Segment Open
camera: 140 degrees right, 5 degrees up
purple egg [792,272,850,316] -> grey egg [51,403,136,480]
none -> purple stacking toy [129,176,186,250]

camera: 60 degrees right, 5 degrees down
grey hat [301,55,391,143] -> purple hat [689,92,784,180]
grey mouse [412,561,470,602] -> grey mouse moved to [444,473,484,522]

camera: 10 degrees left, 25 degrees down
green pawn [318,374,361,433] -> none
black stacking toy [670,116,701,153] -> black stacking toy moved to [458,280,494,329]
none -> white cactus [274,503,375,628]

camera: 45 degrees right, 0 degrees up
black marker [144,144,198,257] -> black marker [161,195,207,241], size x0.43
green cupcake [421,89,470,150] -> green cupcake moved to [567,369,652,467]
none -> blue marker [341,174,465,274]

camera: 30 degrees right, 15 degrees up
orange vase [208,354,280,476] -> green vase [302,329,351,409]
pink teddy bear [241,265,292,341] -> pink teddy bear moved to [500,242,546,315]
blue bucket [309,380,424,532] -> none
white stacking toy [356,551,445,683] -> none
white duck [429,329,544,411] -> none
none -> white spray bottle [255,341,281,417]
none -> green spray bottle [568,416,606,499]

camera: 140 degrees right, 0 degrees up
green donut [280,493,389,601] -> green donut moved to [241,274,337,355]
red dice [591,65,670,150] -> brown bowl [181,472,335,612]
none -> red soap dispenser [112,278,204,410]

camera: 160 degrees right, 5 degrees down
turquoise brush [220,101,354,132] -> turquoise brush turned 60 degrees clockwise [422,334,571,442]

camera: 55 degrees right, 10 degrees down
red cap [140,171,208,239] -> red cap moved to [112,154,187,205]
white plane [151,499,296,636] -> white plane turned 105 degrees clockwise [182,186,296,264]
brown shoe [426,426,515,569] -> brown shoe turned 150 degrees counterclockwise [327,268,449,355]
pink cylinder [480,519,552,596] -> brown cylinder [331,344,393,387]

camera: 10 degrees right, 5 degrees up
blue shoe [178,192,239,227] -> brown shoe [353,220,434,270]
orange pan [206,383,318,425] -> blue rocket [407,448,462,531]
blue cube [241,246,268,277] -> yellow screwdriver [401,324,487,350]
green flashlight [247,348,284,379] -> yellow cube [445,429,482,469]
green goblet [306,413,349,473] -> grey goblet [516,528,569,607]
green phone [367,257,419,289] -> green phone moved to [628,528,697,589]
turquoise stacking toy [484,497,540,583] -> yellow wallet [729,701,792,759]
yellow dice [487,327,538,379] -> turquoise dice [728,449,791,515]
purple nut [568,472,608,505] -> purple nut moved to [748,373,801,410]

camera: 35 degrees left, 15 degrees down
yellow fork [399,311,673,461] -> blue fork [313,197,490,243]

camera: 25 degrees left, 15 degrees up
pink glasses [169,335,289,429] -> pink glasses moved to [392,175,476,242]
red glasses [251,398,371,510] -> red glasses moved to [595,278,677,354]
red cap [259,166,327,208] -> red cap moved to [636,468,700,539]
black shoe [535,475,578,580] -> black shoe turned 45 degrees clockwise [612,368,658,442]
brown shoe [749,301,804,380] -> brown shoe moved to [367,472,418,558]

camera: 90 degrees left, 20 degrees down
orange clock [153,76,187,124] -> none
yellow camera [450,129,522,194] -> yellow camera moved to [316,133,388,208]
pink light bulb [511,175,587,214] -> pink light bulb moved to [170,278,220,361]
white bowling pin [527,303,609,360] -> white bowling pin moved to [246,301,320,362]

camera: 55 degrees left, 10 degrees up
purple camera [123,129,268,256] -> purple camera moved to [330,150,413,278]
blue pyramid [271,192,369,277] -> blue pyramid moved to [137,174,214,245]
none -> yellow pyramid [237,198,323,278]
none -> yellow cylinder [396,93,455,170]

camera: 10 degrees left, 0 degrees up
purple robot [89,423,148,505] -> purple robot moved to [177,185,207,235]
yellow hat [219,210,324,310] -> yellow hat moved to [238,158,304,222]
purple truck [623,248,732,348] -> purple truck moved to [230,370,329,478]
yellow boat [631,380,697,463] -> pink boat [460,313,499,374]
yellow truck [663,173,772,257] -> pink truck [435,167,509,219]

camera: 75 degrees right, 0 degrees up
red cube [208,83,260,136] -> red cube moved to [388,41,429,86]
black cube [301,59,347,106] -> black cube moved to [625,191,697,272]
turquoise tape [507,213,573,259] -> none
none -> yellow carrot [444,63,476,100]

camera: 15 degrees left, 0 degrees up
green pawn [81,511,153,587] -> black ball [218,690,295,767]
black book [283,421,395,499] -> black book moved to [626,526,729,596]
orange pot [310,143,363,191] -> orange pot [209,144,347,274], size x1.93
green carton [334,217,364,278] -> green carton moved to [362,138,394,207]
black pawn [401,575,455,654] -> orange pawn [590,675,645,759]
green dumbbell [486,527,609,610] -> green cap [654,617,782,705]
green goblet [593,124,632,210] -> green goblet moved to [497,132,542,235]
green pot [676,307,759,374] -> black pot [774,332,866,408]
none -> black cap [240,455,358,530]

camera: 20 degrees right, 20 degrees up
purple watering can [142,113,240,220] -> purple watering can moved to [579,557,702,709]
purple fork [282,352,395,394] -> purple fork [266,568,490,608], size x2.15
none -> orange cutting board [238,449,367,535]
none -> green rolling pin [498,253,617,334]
Segment Closed
- PROBLEM DESCRIPTION: From the records above, repeat exactly the lines from the one with "green carton [334,217,364,278]" through the one with "none -> orange", both included.

- TASK RESPONSE:
green carton [334,217,364,278] -> green carton moved to [362,138,394,207]
black pawn [401,575,455,654] -> orange pawn [590,675,645,759]
green dumbbell [486,527,609,610] -> green cap [654,617,782,705]
green goblet [593,124,632,210] -> green goblet moved to [497,132,542,235]
green pot [676,307,759,374] -> black pot [774,332,866,408]
none -> black cap [240,455,358,530]

camera: 20 degrees right, 20 degrees up
purple watering can [142,113,240,220] -> purple watering can moved to [579,557,702,709]
purple fork [282,352,395,394] -> purple fork [266,568,490,608], size x2.15
none -> orange cutting board [238,449,367,535]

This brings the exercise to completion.